AVAILABLE DATA: Begin
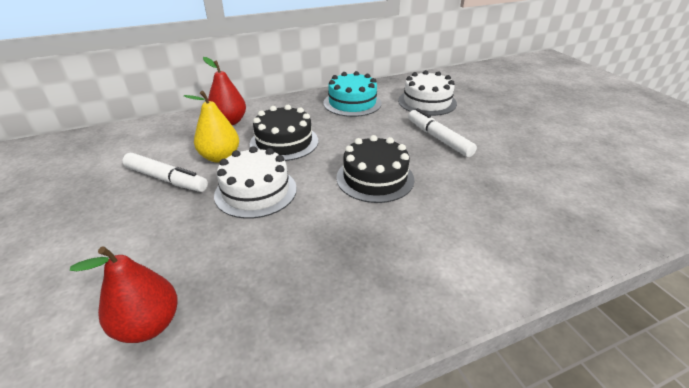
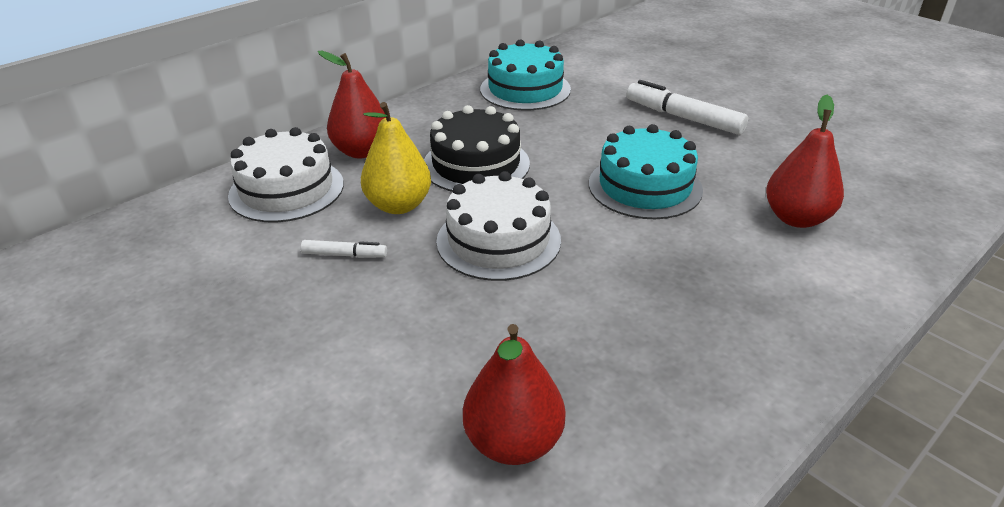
camera: 20 degrees left, 0 degrees up
white marker [122,153,208,192] -> white marker [301,240,387,258], size x0.52
black cake [336,135,414,203] -> turquoise cake [589,124,703,219]
white cake [398,70,457,116] -> white cake moved to [228,127,344,222]
none -> red pear [766,95,844,228]

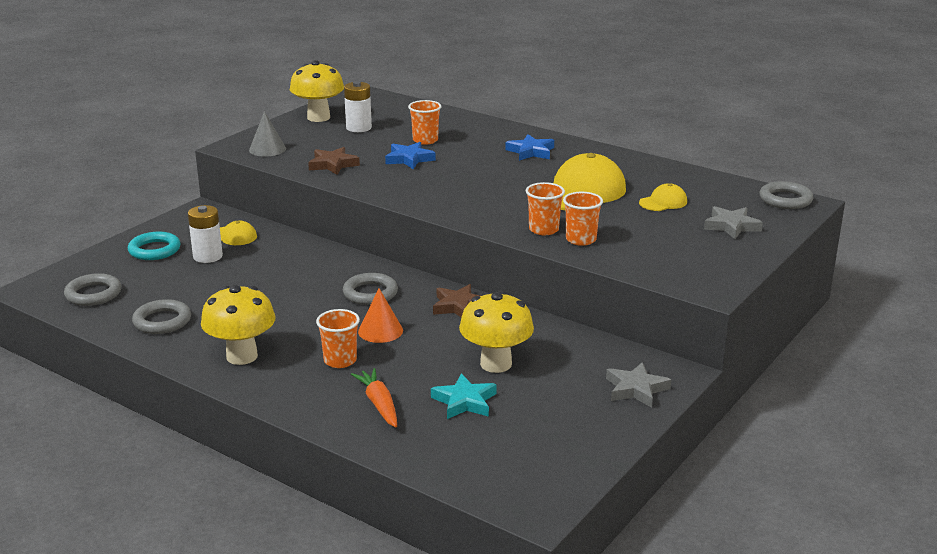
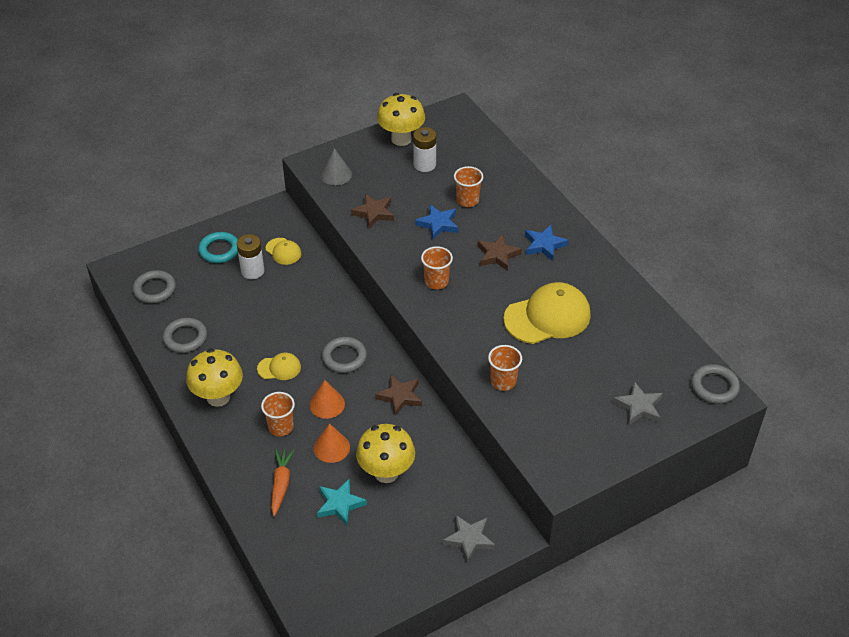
camera: 25 degrees right, 20 degrees up
orange cup [526,182,565,235] -> orange cup moved to [421,246,453,289]
yellow cap [639,183,687,211] -> yellow cap moved to [257,353,301,380]
none -> orange cone [314,423,350,463]
none -> brown star [477,234,522,271]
AVAILABLE DATA: End
**TASK DESCRIPTION**
Set the material down exactly, images excluded.

**ANSWER TO THIS EXERCISE**
camera: 20 degrees left, 0 degrees up
white marker [122,153,208,192] -> white marker [301,240,387,258], size x0.52
black cake [336,135,414,203] -> turquoise cake [589,124,703,219]
white cake [398,70,457,116] -> white cake moved to [228,127,344,222]
none -> red pear [766,95,844,228]

camera: 25 degrees right, 20 degrees up
orange cup [526,182,565,235] -> orange cup moved to [421,246,453,289]
yellow cap [639,183,687,211] -> yellow cap moved to [257,353,301,380]
none -> orange cone [314,423,350,463]
none -> brown star [477,234,522,271]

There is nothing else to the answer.